--- begin ---
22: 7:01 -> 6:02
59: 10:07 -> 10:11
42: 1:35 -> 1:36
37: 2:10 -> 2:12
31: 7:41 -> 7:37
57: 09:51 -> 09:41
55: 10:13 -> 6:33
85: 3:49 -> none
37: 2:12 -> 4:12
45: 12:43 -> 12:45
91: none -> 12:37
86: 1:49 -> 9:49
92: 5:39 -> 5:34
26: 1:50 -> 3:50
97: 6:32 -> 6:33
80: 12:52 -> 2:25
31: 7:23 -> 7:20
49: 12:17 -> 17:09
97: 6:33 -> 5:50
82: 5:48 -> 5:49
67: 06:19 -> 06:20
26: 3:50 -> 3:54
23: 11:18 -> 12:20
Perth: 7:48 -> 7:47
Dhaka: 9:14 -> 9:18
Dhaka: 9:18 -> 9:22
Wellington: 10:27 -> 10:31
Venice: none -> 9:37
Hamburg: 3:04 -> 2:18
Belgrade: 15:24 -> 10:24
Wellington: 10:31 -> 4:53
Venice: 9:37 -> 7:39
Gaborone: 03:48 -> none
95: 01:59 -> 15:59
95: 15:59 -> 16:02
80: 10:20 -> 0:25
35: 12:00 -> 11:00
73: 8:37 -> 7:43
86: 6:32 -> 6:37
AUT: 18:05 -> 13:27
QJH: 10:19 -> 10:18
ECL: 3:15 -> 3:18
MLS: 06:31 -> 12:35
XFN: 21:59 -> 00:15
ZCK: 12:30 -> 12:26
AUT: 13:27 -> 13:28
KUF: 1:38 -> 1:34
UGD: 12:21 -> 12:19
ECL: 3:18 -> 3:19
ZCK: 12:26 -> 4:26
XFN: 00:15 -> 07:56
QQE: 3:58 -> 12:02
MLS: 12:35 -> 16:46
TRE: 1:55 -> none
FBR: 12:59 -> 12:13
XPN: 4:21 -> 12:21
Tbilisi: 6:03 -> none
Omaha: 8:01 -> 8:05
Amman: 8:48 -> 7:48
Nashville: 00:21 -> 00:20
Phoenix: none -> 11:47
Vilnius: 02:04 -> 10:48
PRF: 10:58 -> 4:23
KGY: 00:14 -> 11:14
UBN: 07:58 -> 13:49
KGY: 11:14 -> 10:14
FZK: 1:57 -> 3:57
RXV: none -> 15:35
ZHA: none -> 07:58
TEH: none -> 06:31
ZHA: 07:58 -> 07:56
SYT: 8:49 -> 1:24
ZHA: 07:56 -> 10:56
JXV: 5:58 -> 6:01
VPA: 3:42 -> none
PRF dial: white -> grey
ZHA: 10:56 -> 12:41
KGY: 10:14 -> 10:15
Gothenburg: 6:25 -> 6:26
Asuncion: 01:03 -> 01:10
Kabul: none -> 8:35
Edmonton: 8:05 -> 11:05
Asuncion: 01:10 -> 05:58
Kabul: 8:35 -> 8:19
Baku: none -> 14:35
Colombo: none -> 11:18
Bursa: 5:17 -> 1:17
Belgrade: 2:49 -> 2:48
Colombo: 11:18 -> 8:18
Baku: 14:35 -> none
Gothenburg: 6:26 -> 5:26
--- end ---
Copy the records verbatim from their first line through the line that contains "Colombo: none -> 11:18", including that line. Do not copy anything past it.

### Finished task
22: 7:01 -> 6:02
59: 10:07 -> 10:11
42: 1:35 -> 1:36
37: 2:10 -> 2:12
31: 7:41 -> 7:37
57: 09:51 -> 09:41
55: 10:13 -> 6:33
85: 3:49 -> none
37: 2:12 -> 4:12
45: 12:43 -> 12:45
91: none -> 12:37
86: 1:49 -> 9:49
92: 5:39 -> 5:34
26: 1:50 -> 3:50
97: 6:32 -> 6:33
80: 12:52 -> 2:25
31: 7:23 -> 7:20
49: 12:17 -> 17:09
97: 6:33 -> 5:50
82: 5:48 -> 5:49
67: 06:19 -> 06:20
26: 3:50 -> 3:54
23: 11:18 -> 12:20
Perth: 7:48 -> 7:47
Dhaka: 9:14 -> 9:18
Dhaka: 9:18 -> 9:22
Wellington: 10:27 -> 10:31
Venice: none -> 9:37
Hamburg: 3:04 -> 2:18
Belgrade: 15:24 -> 10:24
Wellington: 10:31 -> 4:53
Venice: 9:37 -> 7:39
Gaborone: 03:48 -> none
95: 01:59 -> 15:59
95: 15:59 -> 16:02
80: 10:20 -> 0:25
35: 12:00 -> 11:00
73: 8:37 -> 7:43
86: 6:32 -> 6:37
AUT: 18:05 -> 13:27
QJH: 10:19 -> 10:18
ECL: 3:15 -> 3:18
MLS: 06:31 -> 12:35
XFN: 21:59 -> 00:15
ZCK: 12:30 -> 12:26
AUT: 13:27 -> 13:28
KUF: 1:38 -> 1:34
UGD: 12:21 -> 12:19
ECL: 3:18 -> 3:19
ZCK: 12:26 -> 4:26
XFN: 00:15 -> 07:56
QQE: 3:58 -> 12:02
MLS: 12:35 -> 16:46
TRE: 1:55 -> none
FBR: 12:59 -> 12:13
XPN: 4:21 -> 12:21
Tbilisi: 6:03 -> none
Omaha: 8:01 -> 8:05
Amman: 8:48 -> 7:48
Nashville: 00:21 -> 00:20
Phoenix: none -> 11:47
Vilnius: 02:04 -> 10:48
PRF: 10:58 -> 4:23
KGY: 00:14 -> 11:14
UBN: 07:58 -> 13:49
KGY: 11:14 -> 10:14
FZK: 1:57 -> 3:57
RXV: none -> 15:35
ZHA: none -> 07:58
TEH: none -> 06:31
ZHA: 07:58 -> 07:56
SYT: 8:49 -> 1:24
ZHA: 07:56 -> 10:56
JXV: 5:58 -> 6:01
VPA: 3:42 -> none
PRF dial: white -> grey
ZHA: 10:56 -> 12:41
KGY: 10:14 -> 10:15
Gothenburg: 6:25 -> 6:26
Asuncion: 01:03 -> 01:10
Kabul: none -> 8:35
Edmonton: 8:05 -> 11:05
Asuncion: 01:10 -> 05:58
Kabul: 8:35 -> 8:19
Baku: none -> 14:35
Colombo: none -> 11:18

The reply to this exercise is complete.